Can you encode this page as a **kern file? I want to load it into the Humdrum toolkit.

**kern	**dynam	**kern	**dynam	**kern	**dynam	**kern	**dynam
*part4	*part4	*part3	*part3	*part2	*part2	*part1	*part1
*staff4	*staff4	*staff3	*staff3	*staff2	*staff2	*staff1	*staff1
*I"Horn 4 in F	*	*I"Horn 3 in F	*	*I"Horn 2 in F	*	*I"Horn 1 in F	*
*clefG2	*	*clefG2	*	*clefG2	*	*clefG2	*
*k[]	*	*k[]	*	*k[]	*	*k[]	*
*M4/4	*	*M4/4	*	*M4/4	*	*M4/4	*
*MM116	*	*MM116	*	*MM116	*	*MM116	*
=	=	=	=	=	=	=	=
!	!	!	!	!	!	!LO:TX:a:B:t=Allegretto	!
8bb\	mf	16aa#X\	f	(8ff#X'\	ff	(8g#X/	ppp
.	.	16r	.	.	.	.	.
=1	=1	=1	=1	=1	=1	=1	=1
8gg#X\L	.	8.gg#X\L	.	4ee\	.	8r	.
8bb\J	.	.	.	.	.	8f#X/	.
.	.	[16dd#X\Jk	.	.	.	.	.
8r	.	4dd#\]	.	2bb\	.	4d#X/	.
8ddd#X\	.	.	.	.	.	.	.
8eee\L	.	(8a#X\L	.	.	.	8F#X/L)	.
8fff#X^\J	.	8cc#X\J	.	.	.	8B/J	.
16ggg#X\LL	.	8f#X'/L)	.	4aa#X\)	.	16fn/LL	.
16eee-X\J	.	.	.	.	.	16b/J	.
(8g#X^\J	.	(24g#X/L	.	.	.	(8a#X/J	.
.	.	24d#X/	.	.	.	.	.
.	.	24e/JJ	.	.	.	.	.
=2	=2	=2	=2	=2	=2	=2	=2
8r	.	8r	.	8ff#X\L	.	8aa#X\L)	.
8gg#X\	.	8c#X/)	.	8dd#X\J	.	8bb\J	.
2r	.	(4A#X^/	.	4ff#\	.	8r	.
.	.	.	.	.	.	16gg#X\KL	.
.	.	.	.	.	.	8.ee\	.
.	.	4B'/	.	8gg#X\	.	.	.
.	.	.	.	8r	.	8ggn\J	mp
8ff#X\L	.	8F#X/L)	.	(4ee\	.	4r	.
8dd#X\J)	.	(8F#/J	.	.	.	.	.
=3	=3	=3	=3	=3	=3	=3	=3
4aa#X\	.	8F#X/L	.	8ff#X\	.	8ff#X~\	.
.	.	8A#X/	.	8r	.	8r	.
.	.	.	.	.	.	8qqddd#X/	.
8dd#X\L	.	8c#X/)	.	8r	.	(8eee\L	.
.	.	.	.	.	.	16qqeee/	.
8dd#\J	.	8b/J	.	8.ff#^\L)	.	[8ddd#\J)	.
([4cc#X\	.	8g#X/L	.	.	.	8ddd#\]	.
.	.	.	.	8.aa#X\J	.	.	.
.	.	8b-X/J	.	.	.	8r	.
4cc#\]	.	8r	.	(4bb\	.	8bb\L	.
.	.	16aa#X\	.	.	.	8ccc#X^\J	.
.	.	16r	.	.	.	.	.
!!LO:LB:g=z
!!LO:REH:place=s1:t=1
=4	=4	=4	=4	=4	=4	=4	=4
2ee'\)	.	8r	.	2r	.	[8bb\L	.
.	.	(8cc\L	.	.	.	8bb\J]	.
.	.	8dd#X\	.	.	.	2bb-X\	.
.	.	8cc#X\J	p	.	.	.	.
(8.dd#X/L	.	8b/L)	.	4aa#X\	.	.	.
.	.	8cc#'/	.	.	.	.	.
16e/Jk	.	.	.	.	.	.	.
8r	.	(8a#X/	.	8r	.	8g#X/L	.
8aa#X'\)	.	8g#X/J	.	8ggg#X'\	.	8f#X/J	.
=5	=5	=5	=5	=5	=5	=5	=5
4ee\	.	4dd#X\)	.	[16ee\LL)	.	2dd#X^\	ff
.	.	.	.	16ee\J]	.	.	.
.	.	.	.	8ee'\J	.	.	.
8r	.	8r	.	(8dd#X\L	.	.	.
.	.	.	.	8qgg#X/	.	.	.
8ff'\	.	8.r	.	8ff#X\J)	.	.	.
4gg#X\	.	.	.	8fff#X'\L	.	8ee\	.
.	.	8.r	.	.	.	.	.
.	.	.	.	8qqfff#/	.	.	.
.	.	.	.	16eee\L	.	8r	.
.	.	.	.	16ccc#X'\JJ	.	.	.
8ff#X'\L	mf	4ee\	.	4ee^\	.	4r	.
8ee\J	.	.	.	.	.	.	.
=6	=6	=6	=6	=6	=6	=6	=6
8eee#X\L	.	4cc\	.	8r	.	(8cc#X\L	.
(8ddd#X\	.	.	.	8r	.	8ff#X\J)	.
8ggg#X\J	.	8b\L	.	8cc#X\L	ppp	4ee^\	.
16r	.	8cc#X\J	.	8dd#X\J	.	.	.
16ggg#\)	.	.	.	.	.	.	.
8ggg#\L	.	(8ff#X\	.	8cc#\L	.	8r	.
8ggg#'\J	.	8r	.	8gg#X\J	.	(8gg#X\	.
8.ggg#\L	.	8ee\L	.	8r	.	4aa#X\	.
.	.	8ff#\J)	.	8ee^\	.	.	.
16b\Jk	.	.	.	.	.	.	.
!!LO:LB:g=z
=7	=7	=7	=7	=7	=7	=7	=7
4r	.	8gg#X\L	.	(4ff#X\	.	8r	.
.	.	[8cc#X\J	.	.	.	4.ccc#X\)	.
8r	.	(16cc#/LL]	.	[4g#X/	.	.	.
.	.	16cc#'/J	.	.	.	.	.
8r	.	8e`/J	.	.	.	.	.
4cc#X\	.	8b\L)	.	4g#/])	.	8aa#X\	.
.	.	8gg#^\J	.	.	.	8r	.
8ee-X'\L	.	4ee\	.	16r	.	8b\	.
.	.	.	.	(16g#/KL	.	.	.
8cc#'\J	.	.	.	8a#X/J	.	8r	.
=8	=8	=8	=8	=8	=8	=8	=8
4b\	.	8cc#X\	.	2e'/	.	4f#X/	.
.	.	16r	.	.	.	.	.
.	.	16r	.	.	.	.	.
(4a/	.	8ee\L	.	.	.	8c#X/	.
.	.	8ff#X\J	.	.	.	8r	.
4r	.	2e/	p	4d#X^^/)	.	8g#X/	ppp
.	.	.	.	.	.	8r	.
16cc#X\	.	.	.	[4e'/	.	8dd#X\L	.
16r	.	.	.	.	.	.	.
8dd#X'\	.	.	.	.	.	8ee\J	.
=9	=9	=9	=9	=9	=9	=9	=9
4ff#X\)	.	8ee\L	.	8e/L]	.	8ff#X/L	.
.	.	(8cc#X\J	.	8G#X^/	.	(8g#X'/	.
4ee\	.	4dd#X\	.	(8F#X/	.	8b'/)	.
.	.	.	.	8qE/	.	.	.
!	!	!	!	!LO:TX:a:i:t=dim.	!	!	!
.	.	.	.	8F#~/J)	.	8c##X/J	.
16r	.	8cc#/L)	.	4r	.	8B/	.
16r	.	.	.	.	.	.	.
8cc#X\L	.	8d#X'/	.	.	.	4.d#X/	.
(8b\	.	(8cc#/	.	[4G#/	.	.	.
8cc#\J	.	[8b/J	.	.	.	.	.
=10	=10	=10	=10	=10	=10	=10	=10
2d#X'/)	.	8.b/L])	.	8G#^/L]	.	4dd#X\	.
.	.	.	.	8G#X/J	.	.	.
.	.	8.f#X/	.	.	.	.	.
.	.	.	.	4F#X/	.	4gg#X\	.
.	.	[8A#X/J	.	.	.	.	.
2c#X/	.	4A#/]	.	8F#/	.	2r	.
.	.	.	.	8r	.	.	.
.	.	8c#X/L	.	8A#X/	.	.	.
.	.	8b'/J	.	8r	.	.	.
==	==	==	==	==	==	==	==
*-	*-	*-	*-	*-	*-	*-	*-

════

* [The task] List each line from the entries above that contains the word "kern". Case counts, so match only that exact capitalization.

* [The reply]
Can you encode this page as a **kern file? I want to load it into the Humdrum toolkit.
**kern	**dynam	**kern	**dynam	**kern	**dynam	**kern	**dynam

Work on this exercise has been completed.